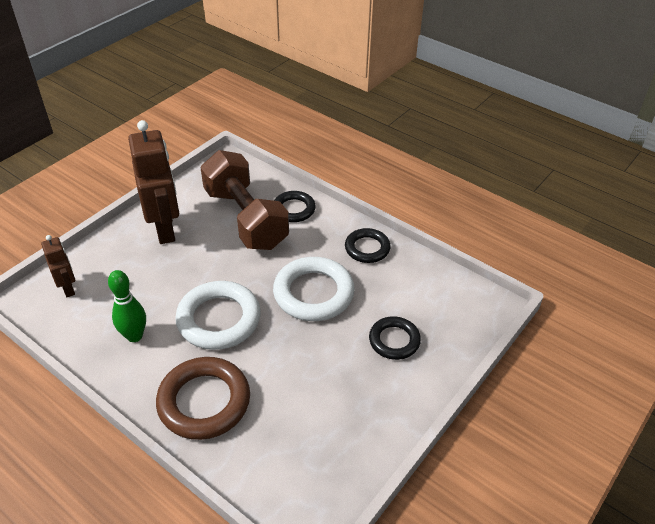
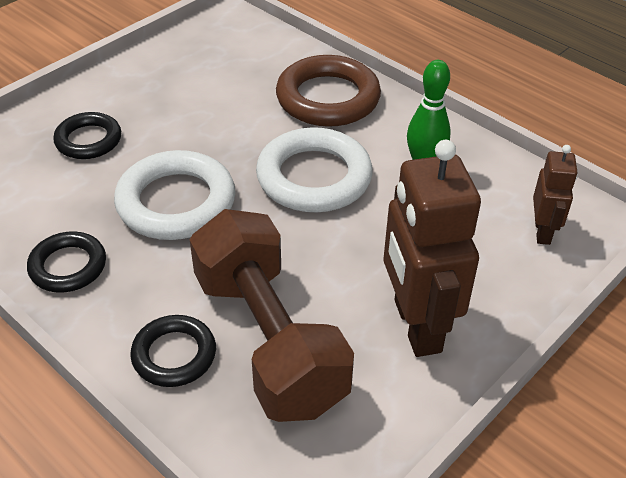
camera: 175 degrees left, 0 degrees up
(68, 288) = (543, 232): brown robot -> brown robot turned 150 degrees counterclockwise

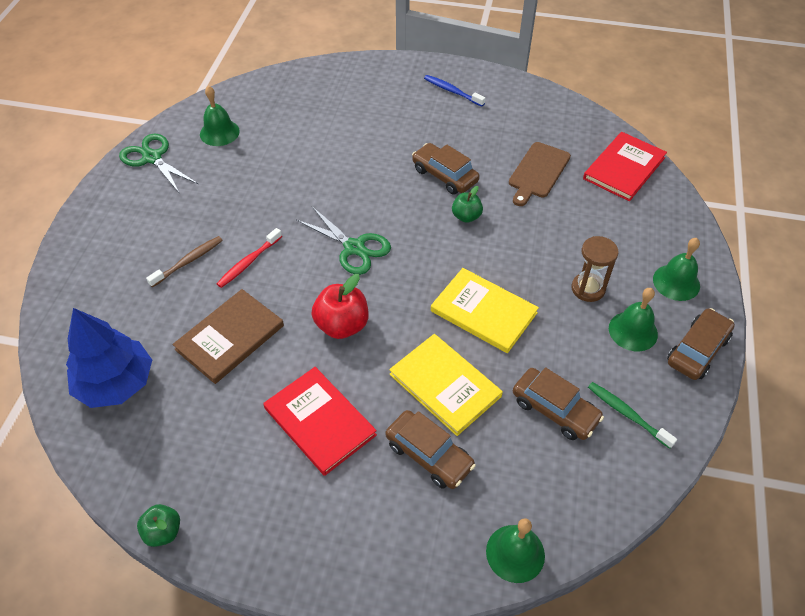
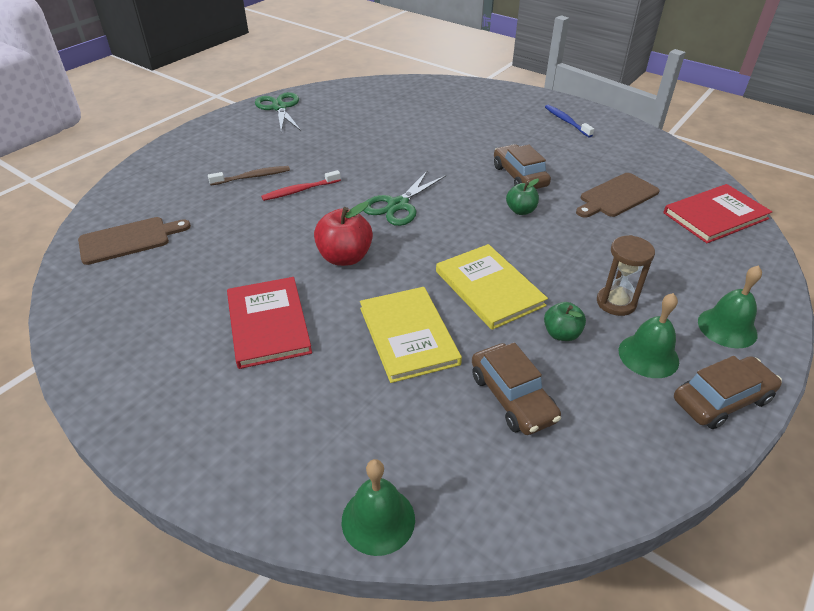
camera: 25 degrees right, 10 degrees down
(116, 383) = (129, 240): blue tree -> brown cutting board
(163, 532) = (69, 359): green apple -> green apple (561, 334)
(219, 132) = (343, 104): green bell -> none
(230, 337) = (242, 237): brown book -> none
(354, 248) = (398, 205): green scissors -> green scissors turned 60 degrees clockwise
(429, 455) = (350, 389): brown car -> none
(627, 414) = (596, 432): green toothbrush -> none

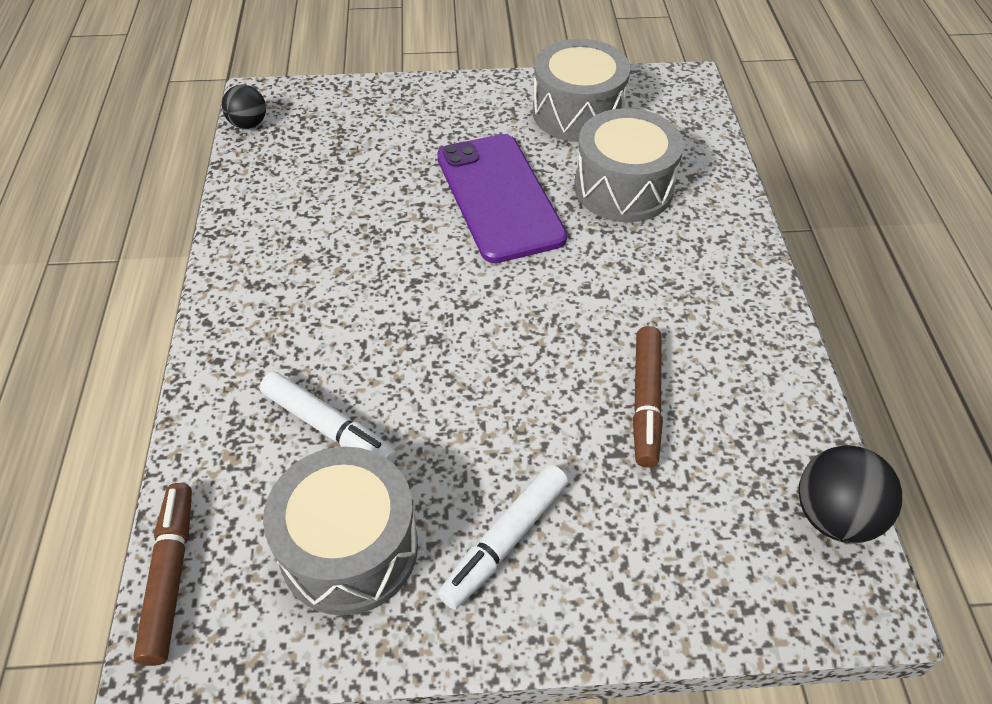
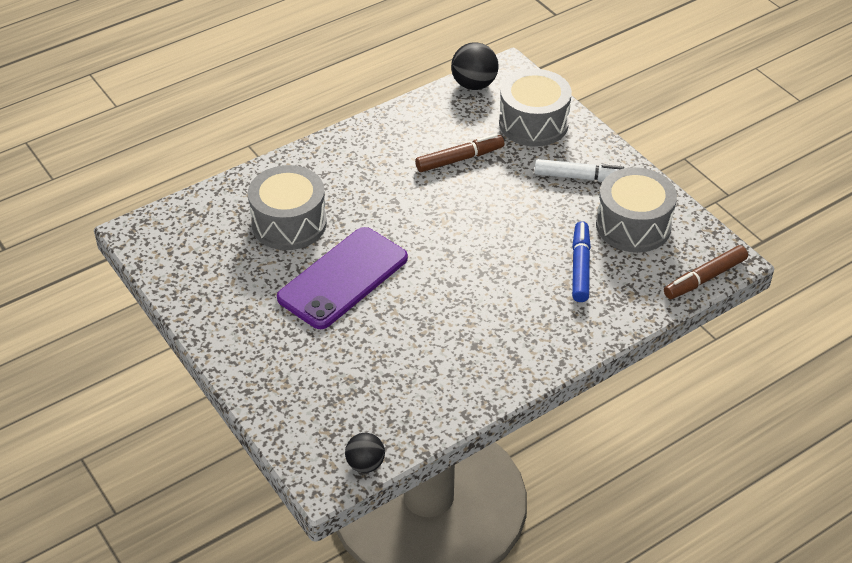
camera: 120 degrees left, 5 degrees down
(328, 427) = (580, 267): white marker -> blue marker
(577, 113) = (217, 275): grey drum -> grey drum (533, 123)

★ ★ ★ ★ ★ ★ ★

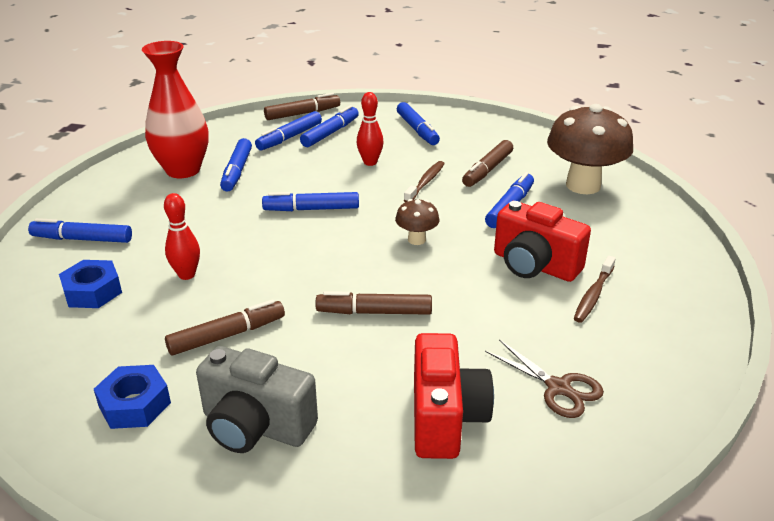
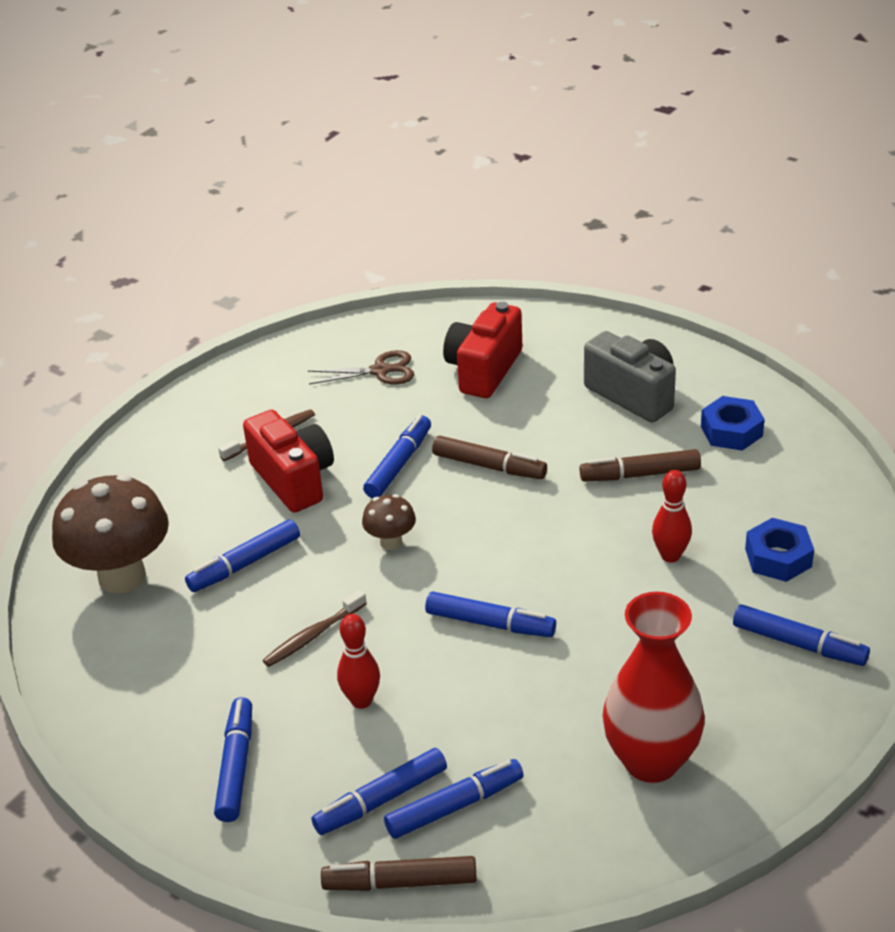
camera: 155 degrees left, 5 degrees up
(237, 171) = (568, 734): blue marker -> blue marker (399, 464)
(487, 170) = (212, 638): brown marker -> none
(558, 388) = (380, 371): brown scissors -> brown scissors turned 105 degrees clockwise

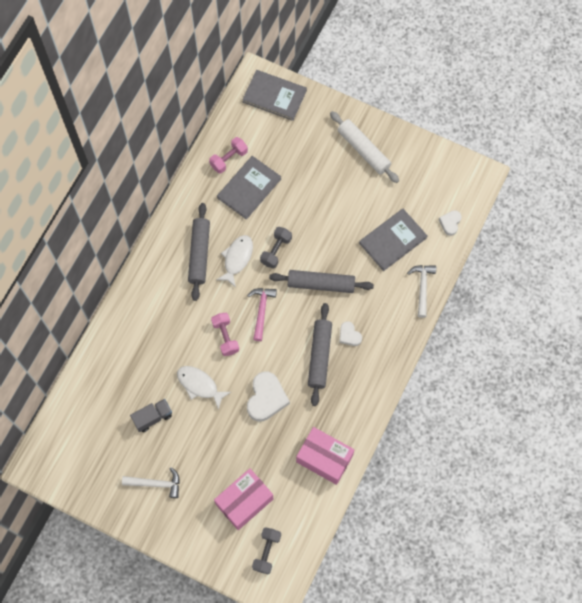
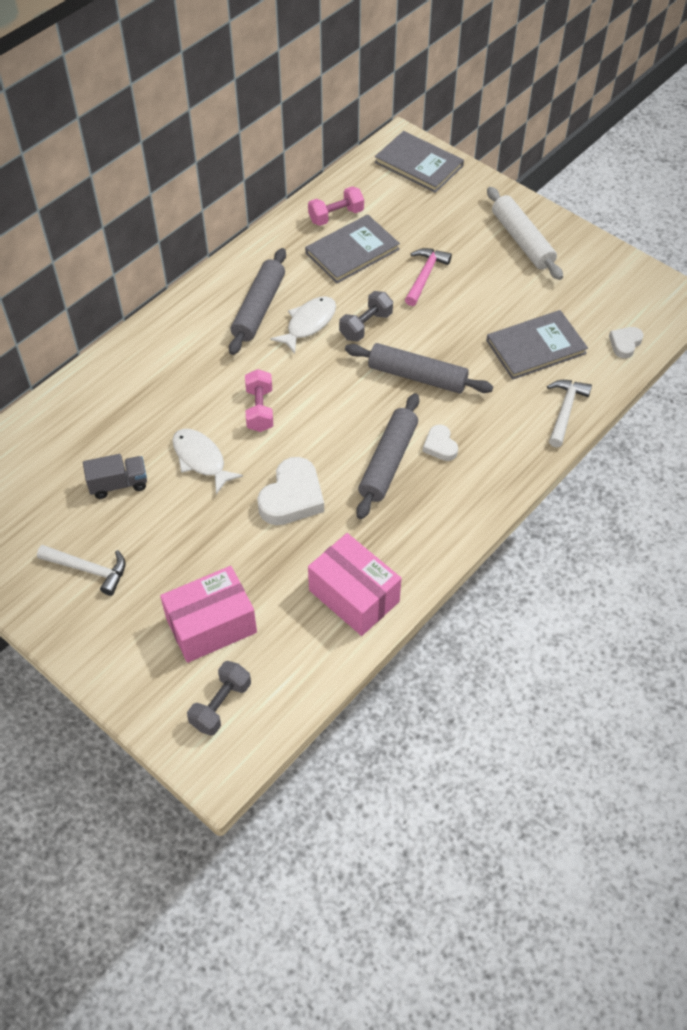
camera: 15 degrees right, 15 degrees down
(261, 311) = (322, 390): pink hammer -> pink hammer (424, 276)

★ ★ ★ ★ ★ ★ ★

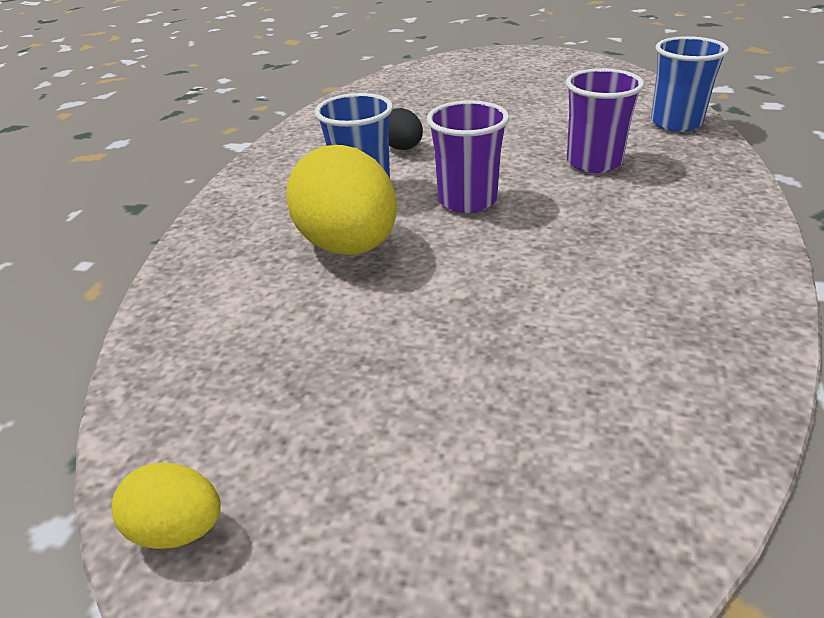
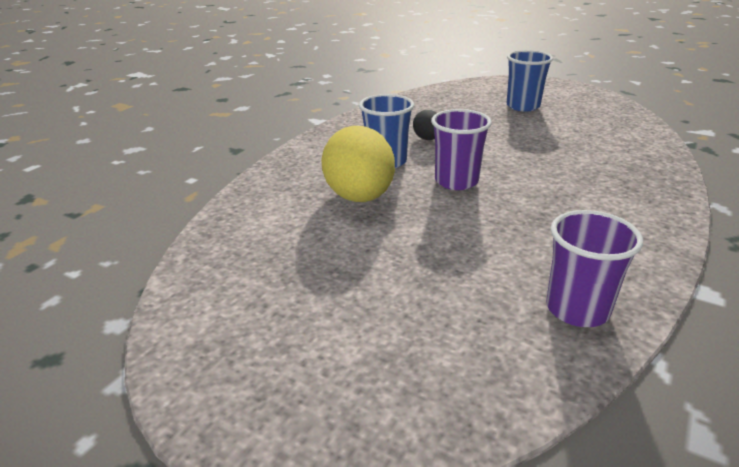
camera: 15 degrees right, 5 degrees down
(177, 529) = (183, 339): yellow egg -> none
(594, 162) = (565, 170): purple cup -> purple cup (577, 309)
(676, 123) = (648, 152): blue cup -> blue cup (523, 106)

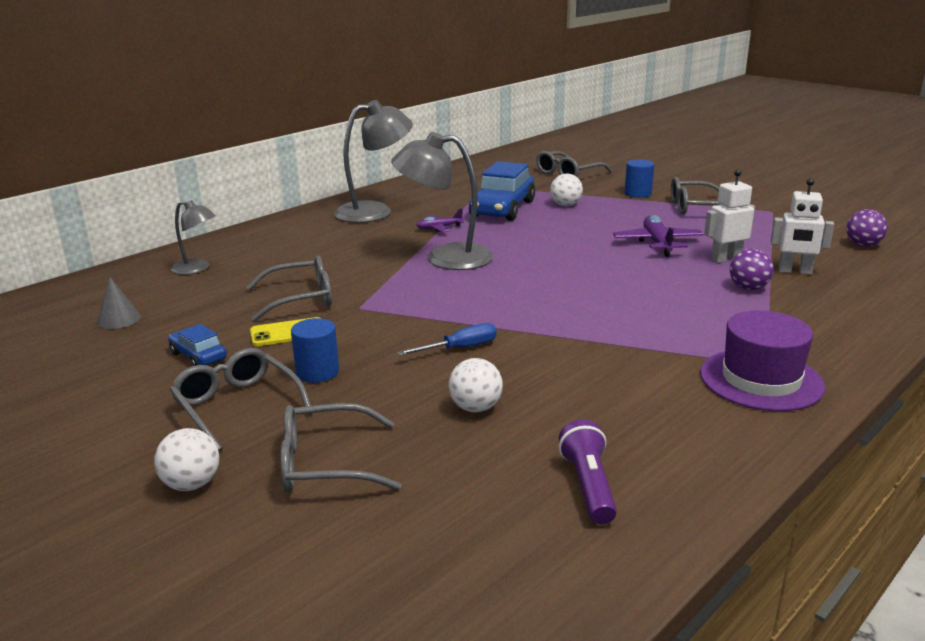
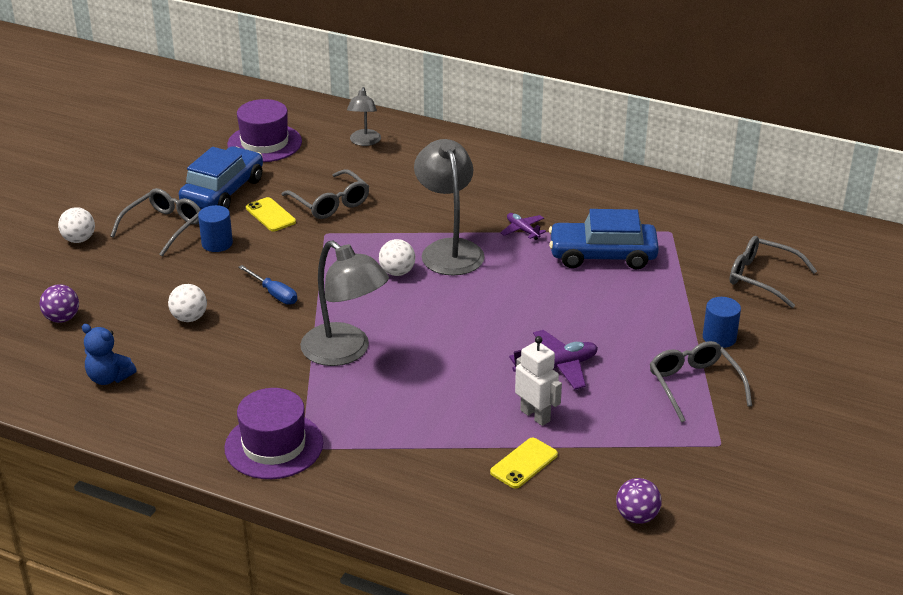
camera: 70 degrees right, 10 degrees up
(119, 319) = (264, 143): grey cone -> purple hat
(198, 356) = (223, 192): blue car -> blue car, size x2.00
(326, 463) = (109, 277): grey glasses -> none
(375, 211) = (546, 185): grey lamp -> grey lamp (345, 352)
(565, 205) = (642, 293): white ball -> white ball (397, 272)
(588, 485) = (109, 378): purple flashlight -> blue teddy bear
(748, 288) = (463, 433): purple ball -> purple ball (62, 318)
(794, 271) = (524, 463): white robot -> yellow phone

★ ★ ★ ★ ★ ★ ★

### WHAT YOU ARE ASKED TO DO
Set down, from the entries above, exactly the lines from the one with "(198, 356) = (223, 192): blue" up to and including the one with "(794, 271) = (524, 463): white", and no other lines.

### EXPECTED ANSWER
(198, 356) = (223, 192): blue car -> blue car, size x2.00
(326, 463) = (109, 277): grey glasses -> none
(375, 211) = (546, 185): grey lamp -> grey lamp (345, 352)
(565, 205) = (642, 293): white ball -> white ball (397, 272)
(588, 485) = (109, 378): purple flashlight -> blue teddy bear
(748, 288) = (463, 433): purple ball -> purple ball (62, 318)
(794, 271) = (524, 463): white robot -> yellow phone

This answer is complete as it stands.